*Task*:
Beginning at the line that holds "gray diamond: (169, 26)" and continuing to the last line of the data below, transcribe every line word for word, without pictures.

(Before and after coordinates)
----------

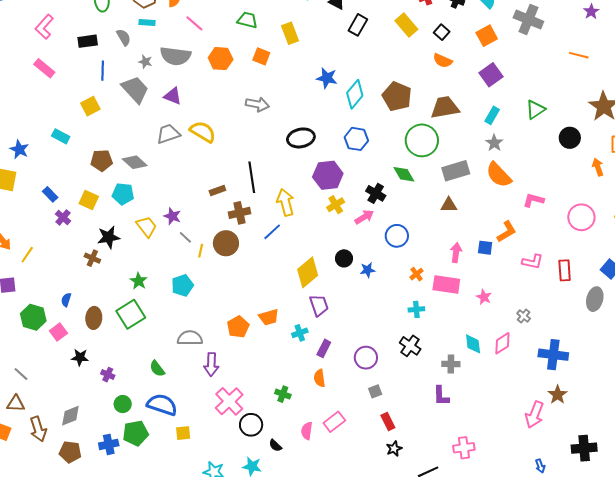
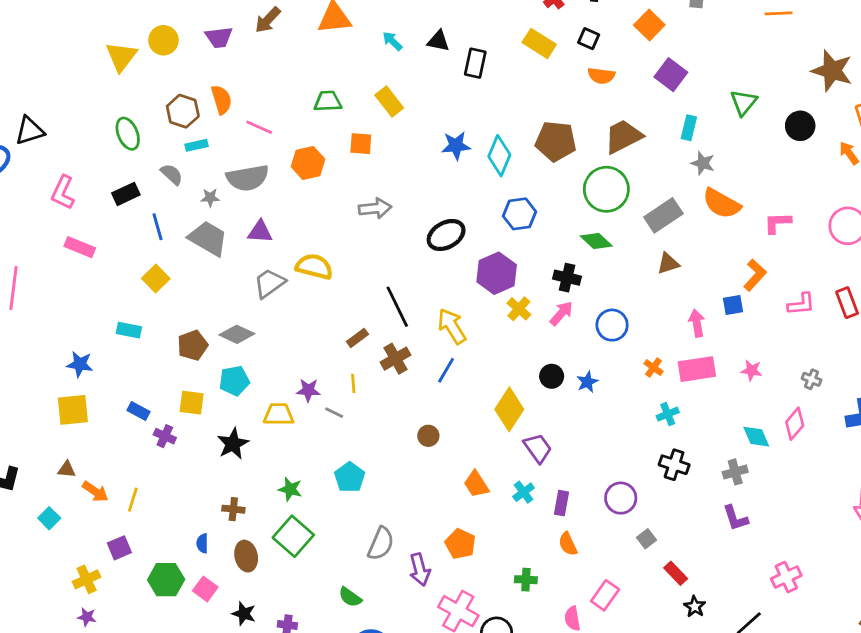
yellow trapezoid: (147, 227) -> (279, 414), turned -35
brown circle: (226, 243) -> (428, 436), moved, size x0.6
yellow line: (201, 251) -> (353, 383), moved
brown cross: (92, 258) -> (233, 509), moved
orange trapezoid: (269, 317) -> (476, 484), turned 90
orange pentagon: (238, 327) -> (460, 544), moved
gray semicircle: (190, 338) -> (381, 544), turned 130
black star: (80, 357) -> (244, 614), turned 30

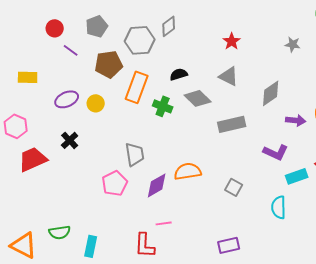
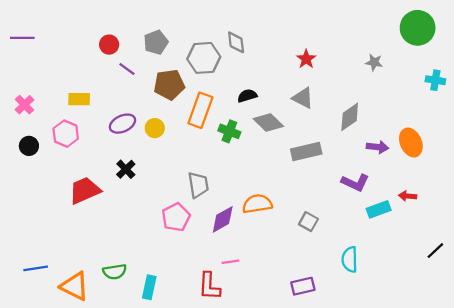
gray diamond: (169, 26) -> (236, 42), turned -60
pink hexagon: (16, 126) -> (66, 134), moved
cyan semicircle: (279, 207) -> (350, 259), moved

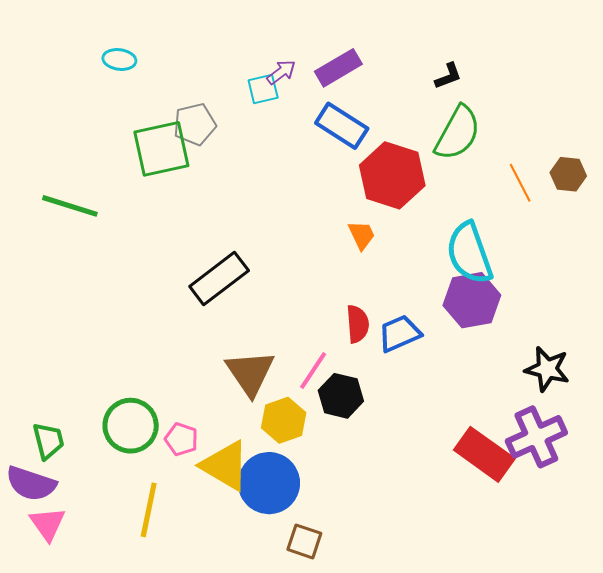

----------

*Exercise solution*:
gray diamond: (169, 26) -> (236, 42), turned -60
pink hexagon: (16, 126) -> (66, 134), moved
cyan semicircle: (279, 207) -> (350, 259), moved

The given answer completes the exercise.